[Work instruction] The lines to return are those from the line holding "none -> red brick F1:G1 level 1" through the last line of the entries below, both included, written exactly and without pictures.

[Data]
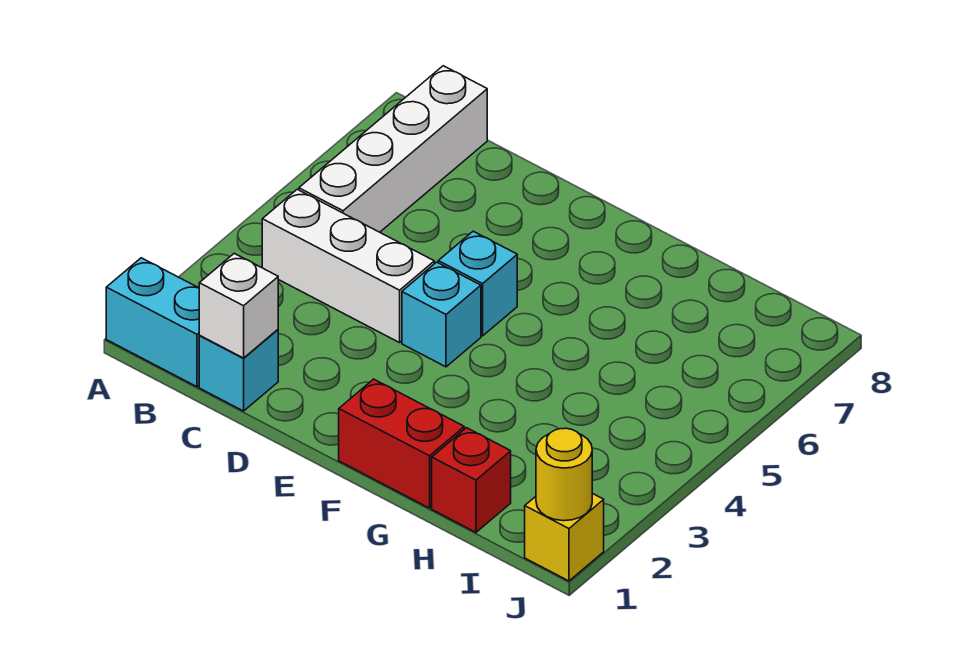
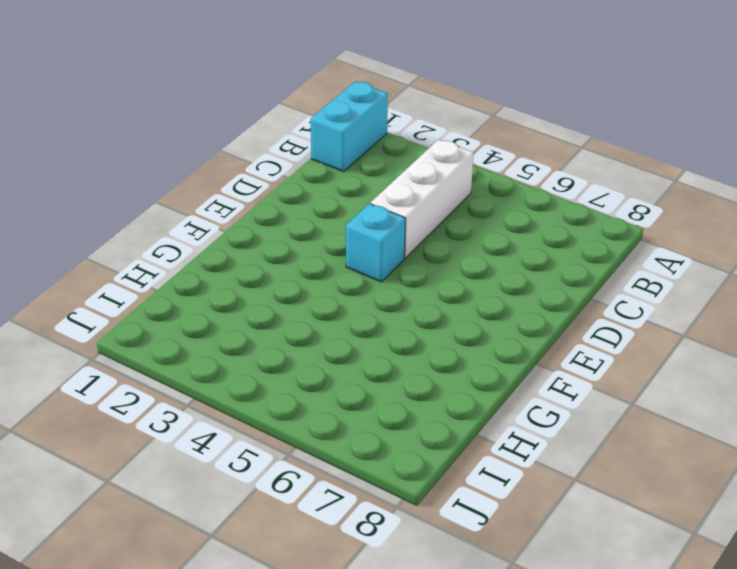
none -> white brick B5:B8 level 1
none -> cyan brick C1 level 1

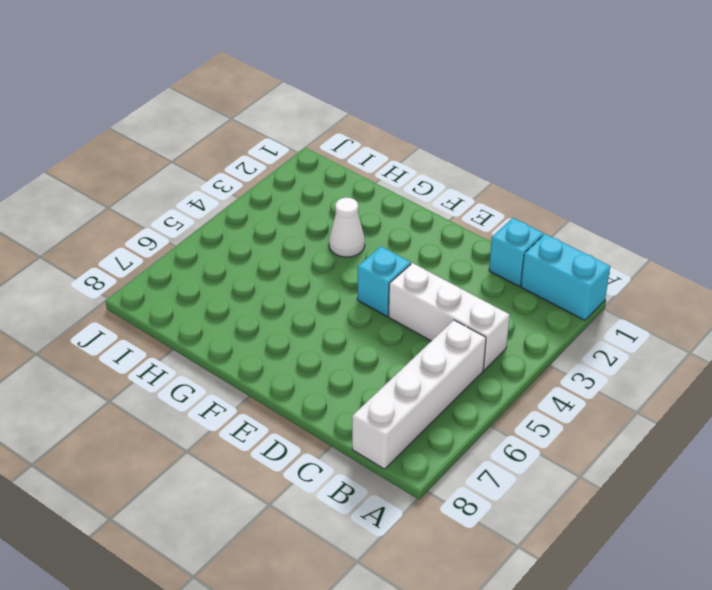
white cone G3 level 1 -> none
none -> cyan brick E5 level 1
none -> red brick F1:G1 level 1

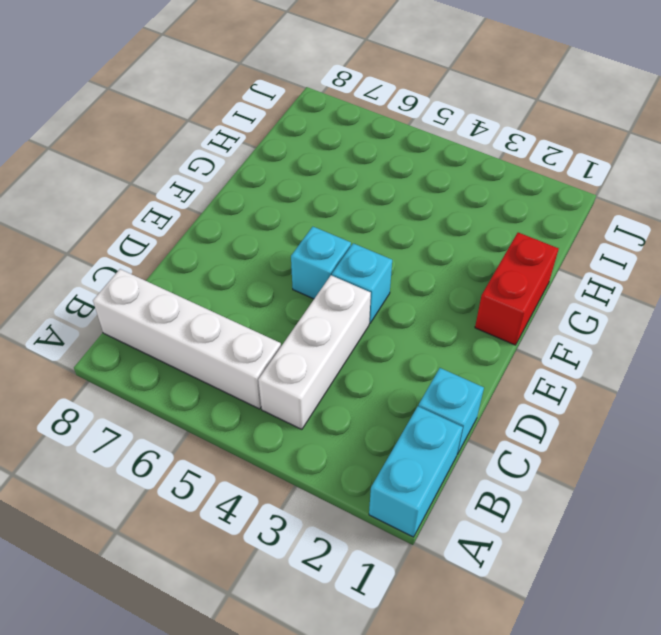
none -> red brick H1 level 1
none -> yellow brick J1 level 1

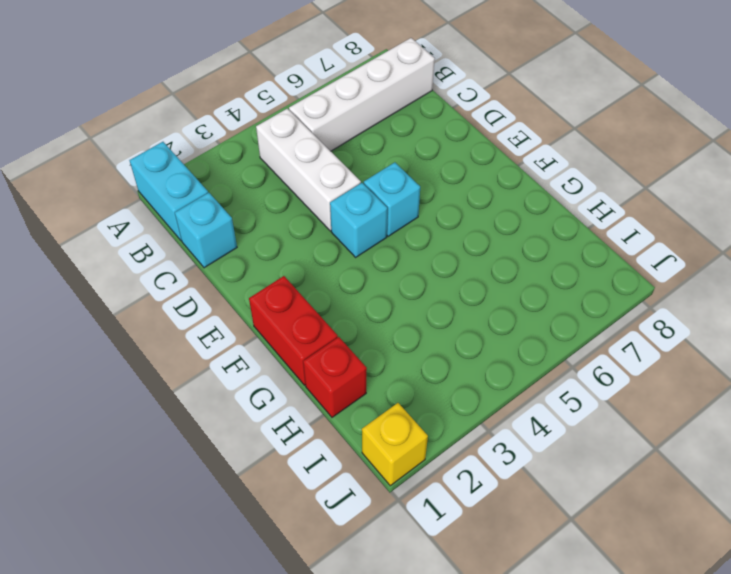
none -> white brick C1 level 2
none -> yellow round brick J1 level 2

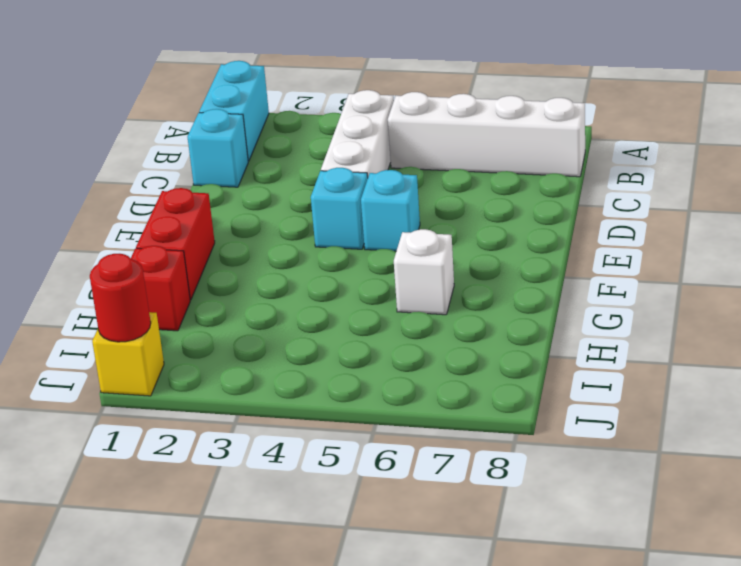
white brick G6 level 1 -> white brick C1 level 2
red round brick J1 level 2 -> yellow round brick J1 level 2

[Task result]
none -> red brick F1:G1 level 1

none -> red brick H1 level 1
none -> yellow brick J1 level 1

none -> white brick C1 level 2
none -> yellow round brick J1 level 2

white brick G6 level 1 -> white brick C1 level 2
red round brick J1 level 2 -> yellow round brick J1 level 2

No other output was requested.